- ACTIVITY -
For this exercise, return all the data word for word, with images left out.

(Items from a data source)
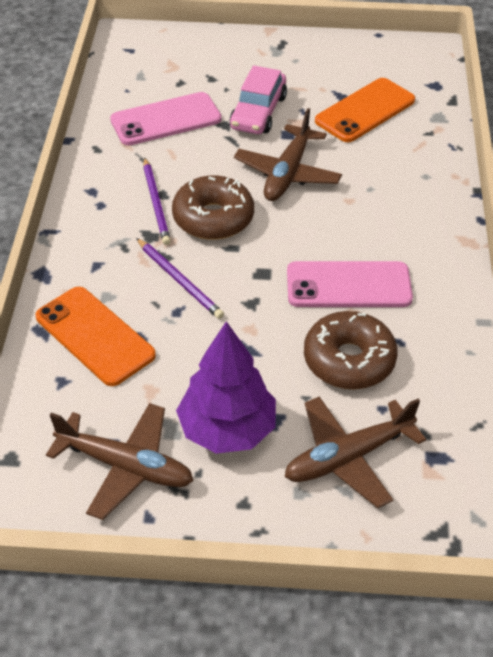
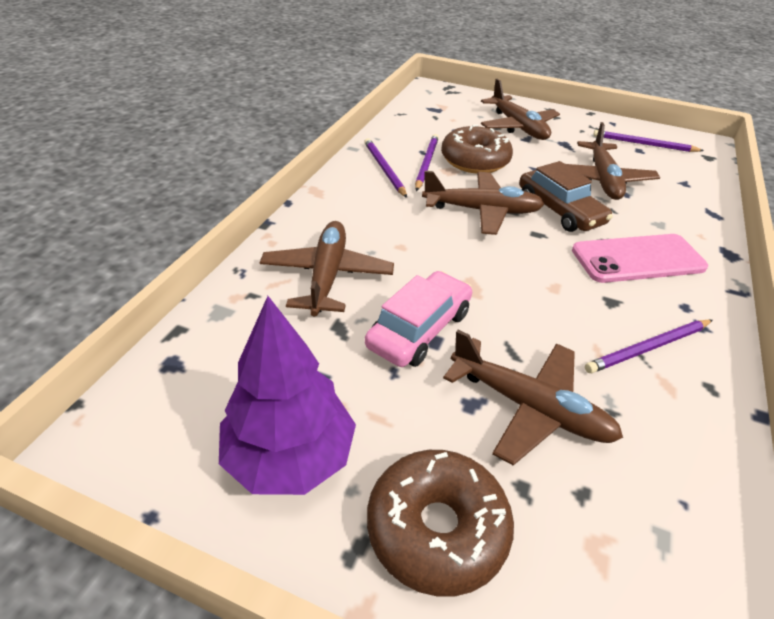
brown car: 0 -> 1
brown plane: 3 -> 5
orange phone: 2 -> 0
pink phone: 2 -> 1
purple pencil: 2 -> 4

- OUTPUT FOR THIS EXERCISE -
brown car: 0 -> 1
brown plane: 3 -> 5
orange phone: 2 -> 0
pink phone: 2 -> 1
purple pencil: 2 -> 4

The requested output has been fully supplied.